= Task to carry out =
Copying nothing before it, reproduce the line that holds "IC101: LM7812 -> LM7805" and every line after it in the data, exactly.

Records for this exercise section start

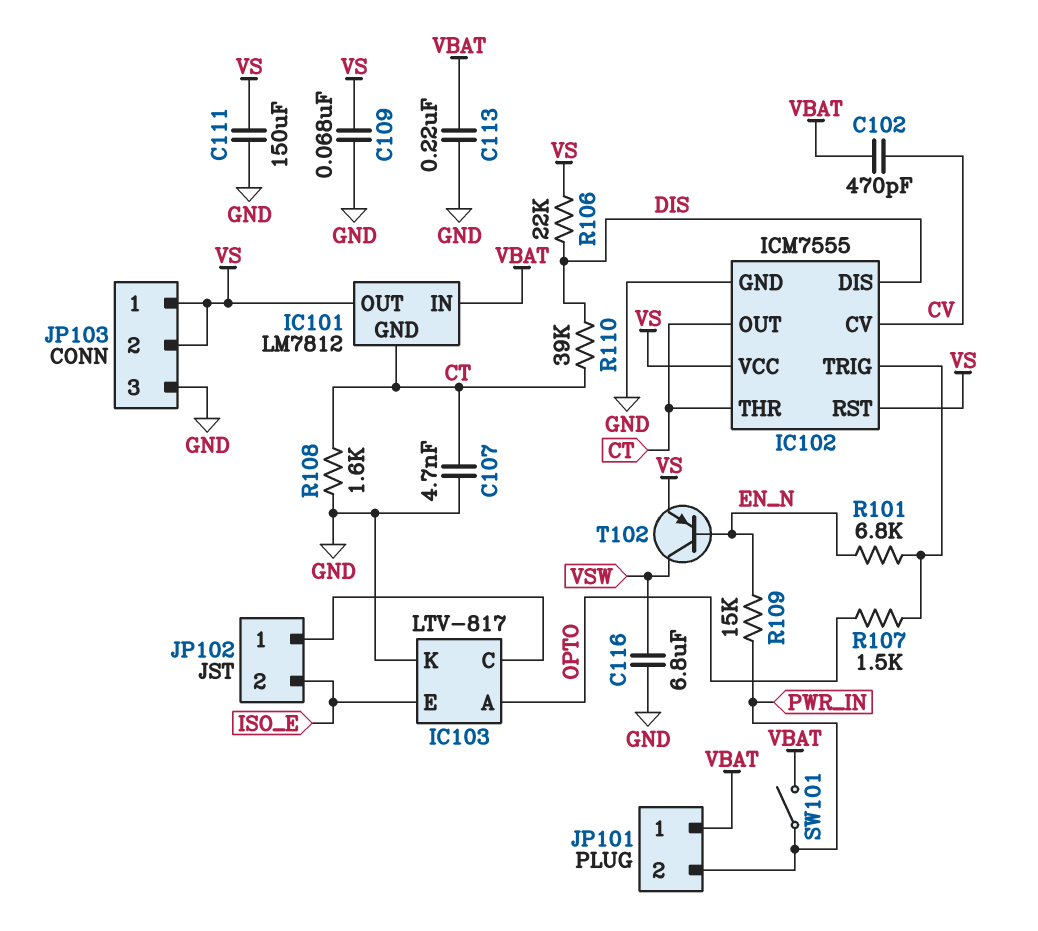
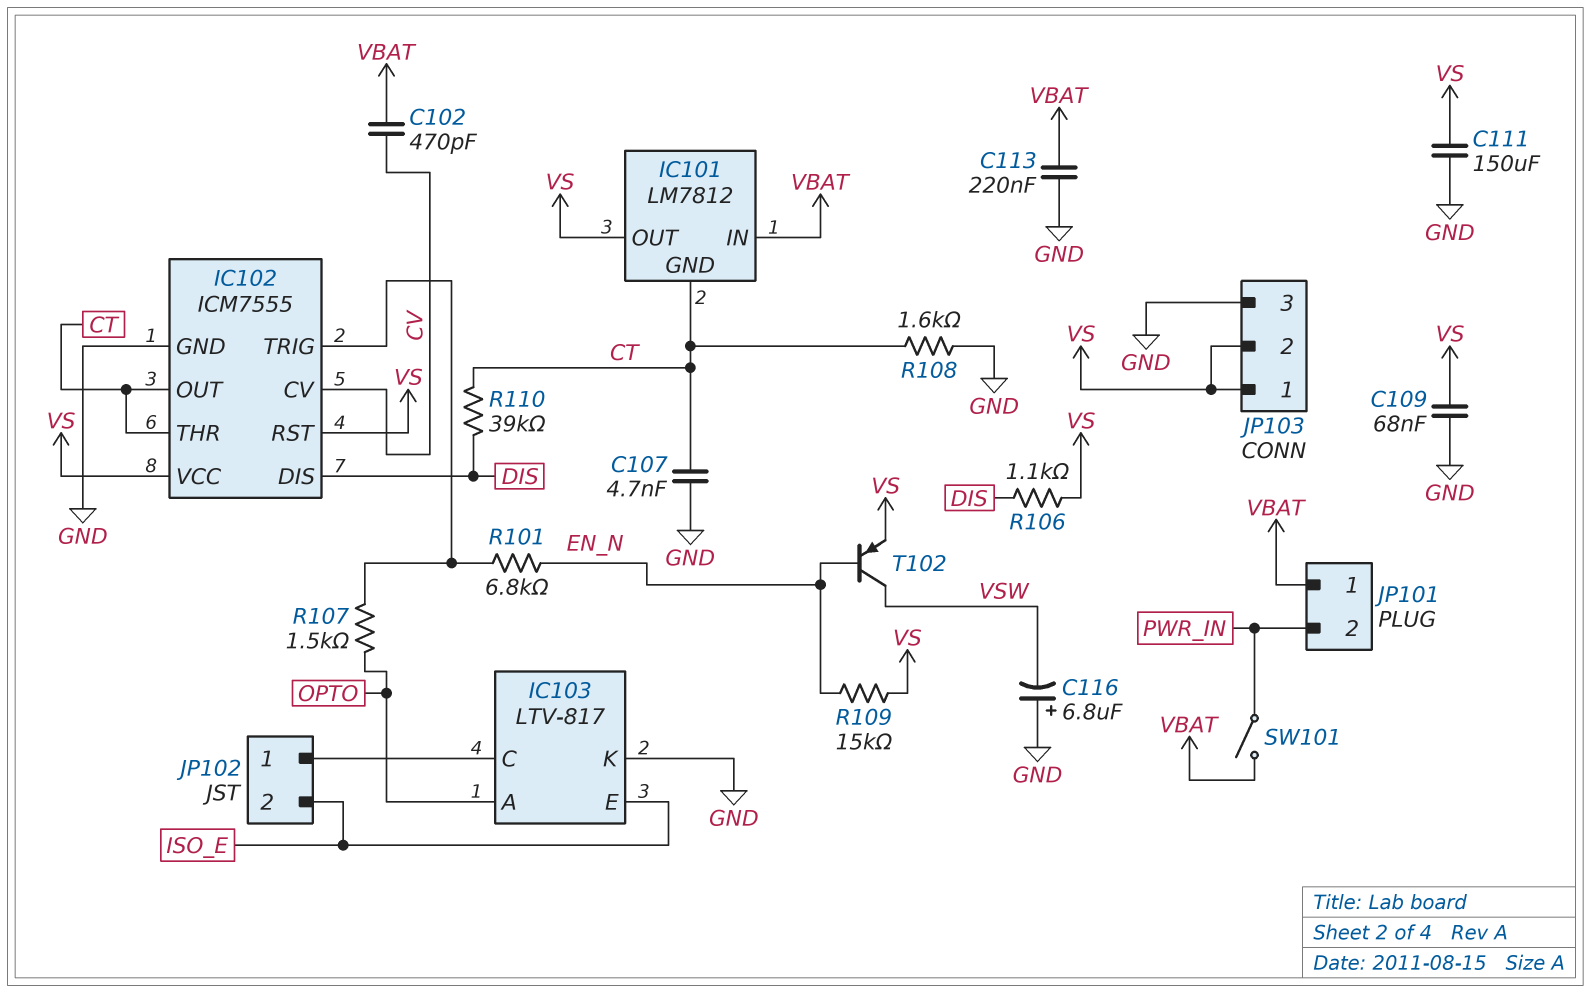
C116: 6.8uF (GND, VSW) -> 6.8uF (plus GND, minus VSW)
R106: 22k (DIS, VS) -> 1.1k (DIS, VS)
R109: 15k (EN_N, PWR_IN) -> 15k (EN_N, VS)

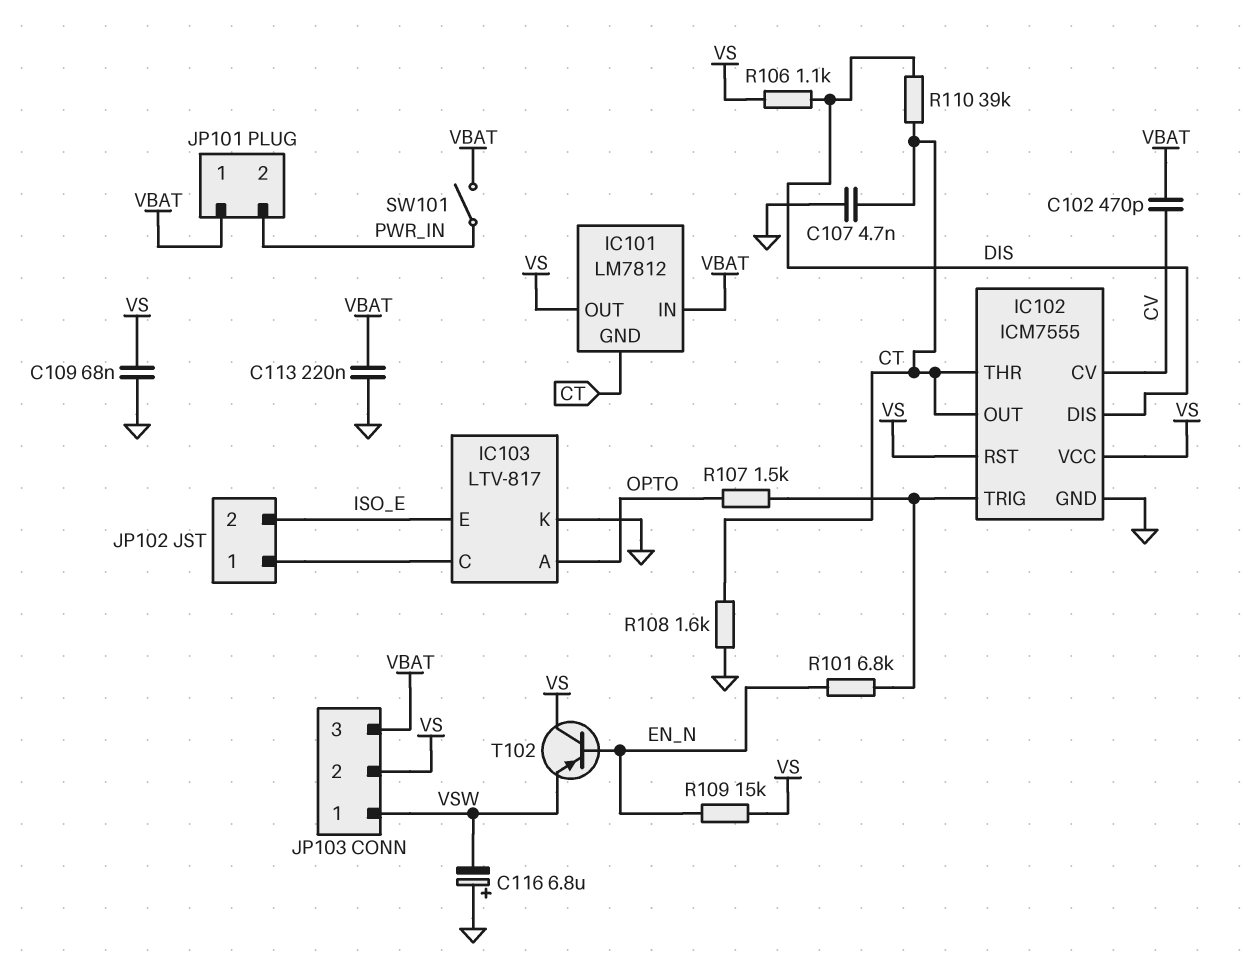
C111: 150uF (GND, VS) -> none
JP103 pin 1: VS -> VSW
JP103 pin 3: GND -> VBAT
T102: PNP (B EN_N, C VSW, E VS) -> PNP (B EN_N, C VS, E VSW)

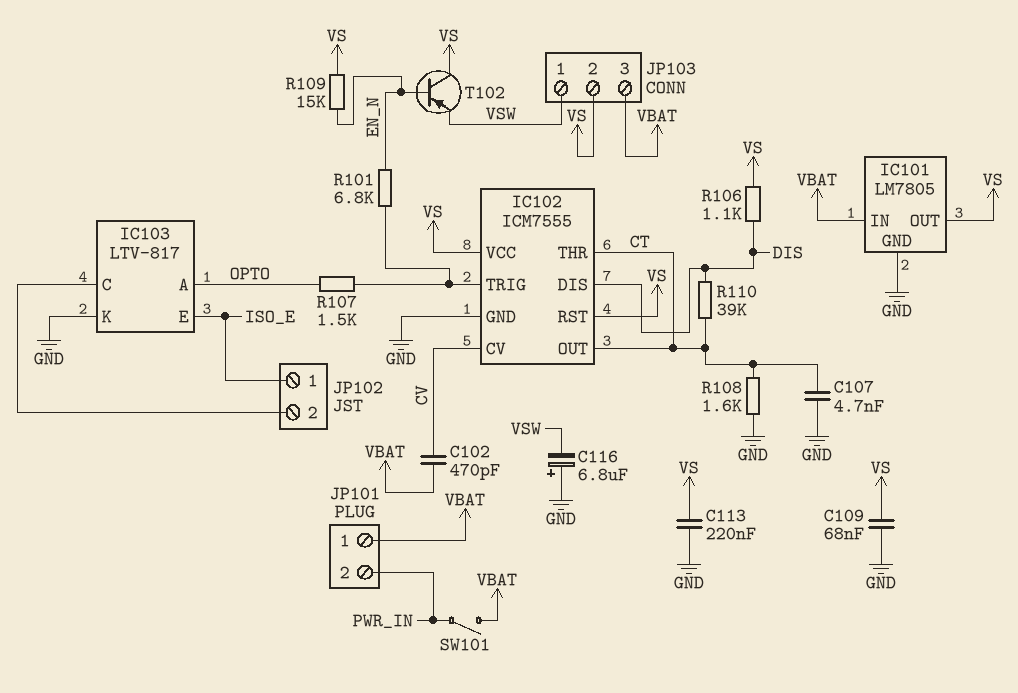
C113: 220nF (GND, VBAT) -> 220nF (GND, VS)
IC101: LM7812 -> LM7805
IC101 pin GND: CT -> GND
JP102 pin 1: IC103/C -> ISO_E
JP102 pin 2: ISO_E -> IC103/C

Records for this exercise section end

= Expected answer =
IC101: LM7812 -> LM7805
IC101 pin GND: CT -> GND
JP102 pin 1: IC103/C -> ISO_E
JP102 pin 2: ISO_E -> IC103/C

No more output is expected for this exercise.